Work request: After finding the line containing "C18: none -> 33nF (GND, N_10)" below, please output that line and each following one through the line containing "J3 pin 2: GND -> VMID", exactly as written.

Raw data:

------------------------------------

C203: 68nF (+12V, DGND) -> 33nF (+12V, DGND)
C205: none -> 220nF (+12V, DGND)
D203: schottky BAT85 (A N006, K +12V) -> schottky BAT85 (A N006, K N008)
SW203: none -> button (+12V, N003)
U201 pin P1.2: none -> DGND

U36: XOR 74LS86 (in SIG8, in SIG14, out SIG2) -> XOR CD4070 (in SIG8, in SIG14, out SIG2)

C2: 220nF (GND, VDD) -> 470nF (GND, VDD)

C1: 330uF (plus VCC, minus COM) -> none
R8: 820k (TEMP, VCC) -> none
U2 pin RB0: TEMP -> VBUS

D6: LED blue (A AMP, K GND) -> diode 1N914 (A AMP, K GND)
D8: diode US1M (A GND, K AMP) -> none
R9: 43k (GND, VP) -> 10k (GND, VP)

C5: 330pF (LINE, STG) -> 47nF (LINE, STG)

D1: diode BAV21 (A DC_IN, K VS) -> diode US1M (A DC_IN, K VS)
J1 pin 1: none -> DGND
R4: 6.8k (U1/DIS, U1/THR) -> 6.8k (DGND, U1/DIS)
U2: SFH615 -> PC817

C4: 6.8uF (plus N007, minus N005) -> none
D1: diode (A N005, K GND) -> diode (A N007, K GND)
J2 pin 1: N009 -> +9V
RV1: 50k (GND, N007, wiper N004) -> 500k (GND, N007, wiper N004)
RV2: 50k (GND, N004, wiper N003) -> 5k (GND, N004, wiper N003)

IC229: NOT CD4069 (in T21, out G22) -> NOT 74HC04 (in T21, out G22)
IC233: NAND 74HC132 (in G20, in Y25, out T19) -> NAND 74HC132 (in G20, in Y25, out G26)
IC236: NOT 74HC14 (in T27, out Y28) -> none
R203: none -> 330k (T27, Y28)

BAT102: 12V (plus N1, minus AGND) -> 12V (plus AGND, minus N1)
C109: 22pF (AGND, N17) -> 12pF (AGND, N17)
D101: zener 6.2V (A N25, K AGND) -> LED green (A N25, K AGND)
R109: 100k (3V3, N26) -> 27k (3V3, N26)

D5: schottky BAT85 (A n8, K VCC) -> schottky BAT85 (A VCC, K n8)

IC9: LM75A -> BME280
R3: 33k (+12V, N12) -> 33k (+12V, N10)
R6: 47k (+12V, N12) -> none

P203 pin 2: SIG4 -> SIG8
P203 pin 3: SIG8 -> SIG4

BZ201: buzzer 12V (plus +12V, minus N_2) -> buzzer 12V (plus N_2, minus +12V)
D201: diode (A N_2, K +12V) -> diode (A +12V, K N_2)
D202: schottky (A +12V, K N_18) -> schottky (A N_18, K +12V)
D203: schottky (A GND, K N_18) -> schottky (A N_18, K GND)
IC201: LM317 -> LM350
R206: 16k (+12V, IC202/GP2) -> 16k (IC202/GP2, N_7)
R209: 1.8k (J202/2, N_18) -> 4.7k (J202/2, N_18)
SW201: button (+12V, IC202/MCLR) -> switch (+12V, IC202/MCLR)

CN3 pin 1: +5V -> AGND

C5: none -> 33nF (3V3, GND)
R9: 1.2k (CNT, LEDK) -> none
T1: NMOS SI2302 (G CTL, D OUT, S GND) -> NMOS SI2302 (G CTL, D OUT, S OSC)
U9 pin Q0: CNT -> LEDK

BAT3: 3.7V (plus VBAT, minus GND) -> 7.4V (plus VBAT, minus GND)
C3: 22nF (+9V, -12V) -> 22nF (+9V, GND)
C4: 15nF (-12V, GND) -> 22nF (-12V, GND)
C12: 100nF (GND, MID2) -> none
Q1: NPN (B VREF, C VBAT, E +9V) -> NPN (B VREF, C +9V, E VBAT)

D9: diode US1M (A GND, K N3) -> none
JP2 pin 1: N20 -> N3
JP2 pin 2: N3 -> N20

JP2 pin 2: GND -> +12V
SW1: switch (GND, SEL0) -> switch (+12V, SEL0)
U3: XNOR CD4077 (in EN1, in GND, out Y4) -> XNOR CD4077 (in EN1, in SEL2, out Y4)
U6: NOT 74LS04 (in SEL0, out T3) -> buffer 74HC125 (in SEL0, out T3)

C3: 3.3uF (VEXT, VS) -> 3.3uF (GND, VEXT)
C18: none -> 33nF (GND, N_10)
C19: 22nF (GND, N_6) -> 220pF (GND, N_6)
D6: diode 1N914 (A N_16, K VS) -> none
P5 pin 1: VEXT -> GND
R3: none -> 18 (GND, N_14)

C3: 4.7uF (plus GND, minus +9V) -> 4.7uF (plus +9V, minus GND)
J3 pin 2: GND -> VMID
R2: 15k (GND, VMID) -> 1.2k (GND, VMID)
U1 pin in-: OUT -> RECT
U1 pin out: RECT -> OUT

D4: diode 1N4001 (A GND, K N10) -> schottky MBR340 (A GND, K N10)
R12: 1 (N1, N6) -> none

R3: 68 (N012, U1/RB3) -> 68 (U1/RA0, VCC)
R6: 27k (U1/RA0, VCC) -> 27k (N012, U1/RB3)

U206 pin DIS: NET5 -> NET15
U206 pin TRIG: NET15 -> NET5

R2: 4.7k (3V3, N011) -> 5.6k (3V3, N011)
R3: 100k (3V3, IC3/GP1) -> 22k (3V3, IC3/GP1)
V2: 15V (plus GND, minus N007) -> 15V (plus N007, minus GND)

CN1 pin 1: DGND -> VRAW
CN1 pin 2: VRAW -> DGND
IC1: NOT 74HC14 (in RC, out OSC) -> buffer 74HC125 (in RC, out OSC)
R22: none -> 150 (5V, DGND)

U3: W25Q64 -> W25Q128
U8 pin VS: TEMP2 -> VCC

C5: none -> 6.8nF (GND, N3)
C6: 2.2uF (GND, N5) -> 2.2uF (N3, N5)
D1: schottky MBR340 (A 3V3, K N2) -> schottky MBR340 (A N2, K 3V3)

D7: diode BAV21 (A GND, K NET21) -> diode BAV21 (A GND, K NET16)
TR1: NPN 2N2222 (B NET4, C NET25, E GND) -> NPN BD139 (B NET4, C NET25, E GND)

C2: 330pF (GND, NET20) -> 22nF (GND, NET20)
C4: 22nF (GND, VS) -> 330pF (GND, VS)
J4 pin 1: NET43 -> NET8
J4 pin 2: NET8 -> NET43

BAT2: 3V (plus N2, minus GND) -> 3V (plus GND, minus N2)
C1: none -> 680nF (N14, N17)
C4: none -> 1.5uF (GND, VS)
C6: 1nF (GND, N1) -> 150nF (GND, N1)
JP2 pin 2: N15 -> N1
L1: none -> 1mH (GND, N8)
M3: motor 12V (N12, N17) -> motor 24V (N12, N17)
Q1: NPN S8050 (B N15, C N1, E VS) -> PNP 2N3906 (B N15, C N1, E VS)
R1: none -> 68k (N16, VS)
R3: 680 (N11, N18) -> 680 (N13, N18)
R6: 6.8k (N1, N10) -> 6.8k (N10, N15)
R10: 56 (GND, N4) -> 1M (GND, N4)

------------------------------------

Exercise solution:
C18: none -> 33nF (GND, N_10)
C19: 22nF (GND, N_6) -> 220pF (GND, N_6)
D6: diode 1N914 (A N_16, K VS) -> none
P5 pin 1: VEXT -> GND
R3: none -> 18 (GND, N_14)

C3: 4.7uF (plus GND, minus +9V) -> 4.7uF (plus +9V, minus GND)
J3 pin 2: GND -> VMID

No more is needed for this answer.